What you will do:
If a line in the records contains the string "black", show that line.

════════

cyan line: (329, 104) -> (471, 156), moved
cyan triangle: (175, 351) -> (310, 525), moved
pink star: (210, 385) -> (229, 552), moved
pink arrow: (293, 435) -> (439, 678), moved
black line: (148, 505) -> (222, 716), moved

════════

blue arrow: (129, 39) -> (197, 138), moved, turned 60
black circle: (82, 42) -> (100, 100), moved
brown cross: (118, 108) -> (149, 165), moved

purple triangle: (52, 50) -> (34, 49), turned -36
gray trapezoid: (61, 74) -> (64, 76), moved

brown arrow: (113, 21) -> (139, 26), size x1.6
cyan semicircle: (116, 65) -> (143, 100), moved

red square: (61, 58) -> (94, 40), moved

════════

Reply to the exercise:
black line: (148, 505) -> (222, 716), moved
black circle: (82, 42) -> (100, 100), moved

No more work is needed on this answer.